- [Work to be completed] Restate word for word the entries below, starting at the line with "(426, 464) = (431, 300): red" and ending at the line with "(294, 295) = (198, 364): orange". Keep both end lines and omit the pictures.
═══ Recorded data ═══
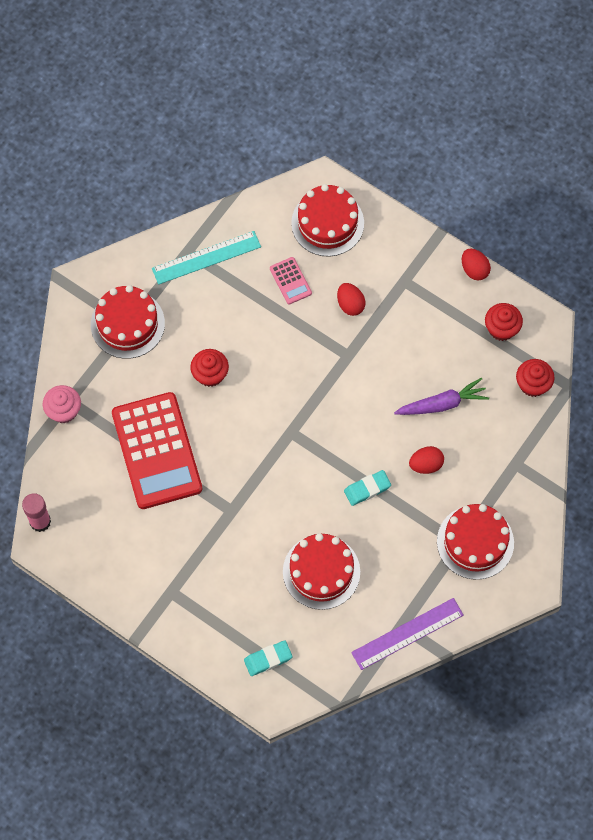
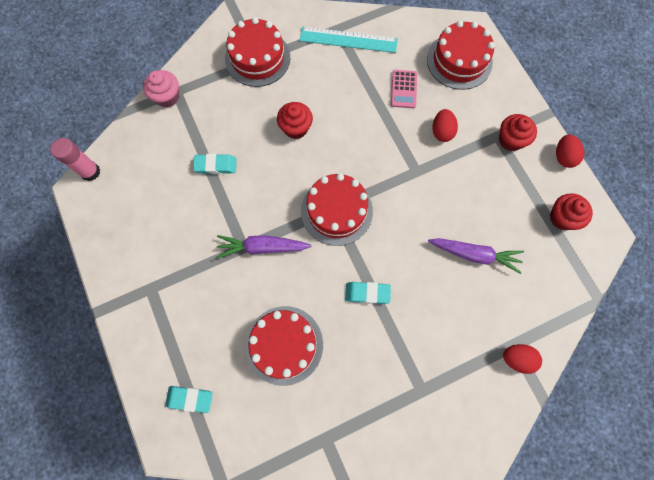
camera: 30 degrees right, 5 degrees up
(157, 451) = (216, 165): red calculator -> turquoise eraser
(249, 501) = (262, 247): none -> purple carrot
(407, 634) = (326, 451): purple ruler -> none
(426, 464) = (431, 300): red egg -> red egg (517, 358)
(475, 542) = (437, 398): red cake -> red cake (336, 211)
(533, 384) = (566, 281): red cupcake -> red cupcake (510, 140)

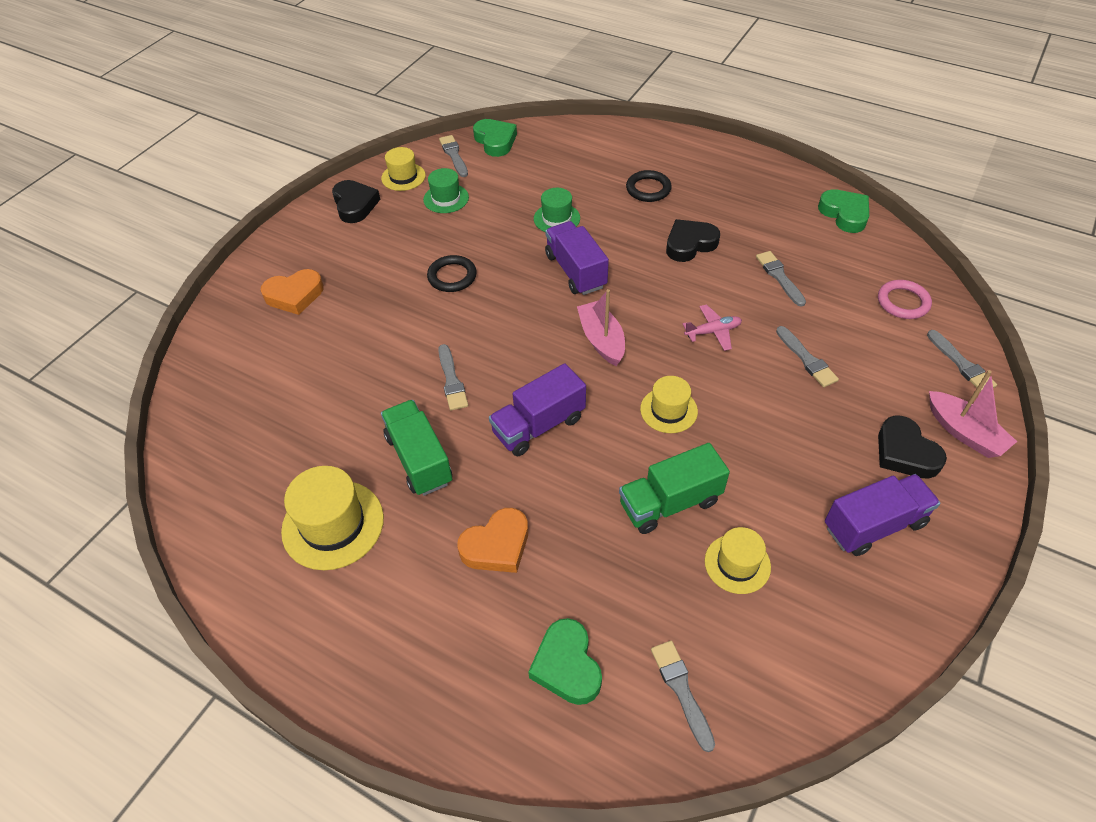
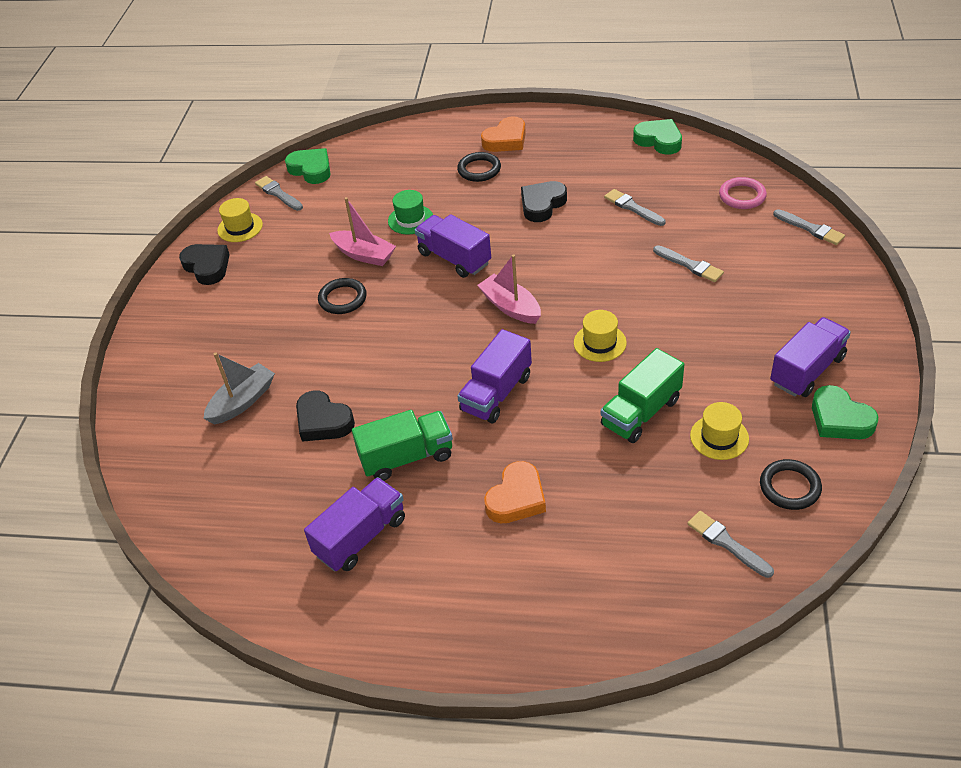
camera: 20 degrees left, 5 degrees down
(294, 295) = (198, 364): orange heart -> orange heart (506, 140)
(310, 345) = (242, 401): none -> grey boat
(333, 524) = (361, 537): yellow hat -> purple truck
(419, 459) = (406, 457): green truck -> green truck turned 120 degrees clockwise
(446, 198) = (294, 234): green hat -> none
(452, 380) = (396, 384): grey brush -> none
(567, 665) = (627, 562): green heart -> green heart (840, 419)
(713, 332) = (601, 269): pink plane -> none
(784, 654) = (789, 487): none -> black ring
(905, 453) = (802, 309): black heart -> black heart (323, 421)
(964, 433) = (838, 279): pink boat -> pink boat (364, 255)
═══
- [Exercise answer]
(426, 464) = (431, 300): red egg -> red egg (517, 358)
(475, 542) = (437, 398): red cake -> red cake (336, 211)
(533, 384) = (566, 281): red cupcake -> red cupcake (510, 140)

camera: 20 degrees left, 5 degrees down
(294, 295) = (198, 364): orange heart -> orange heart (506, 140)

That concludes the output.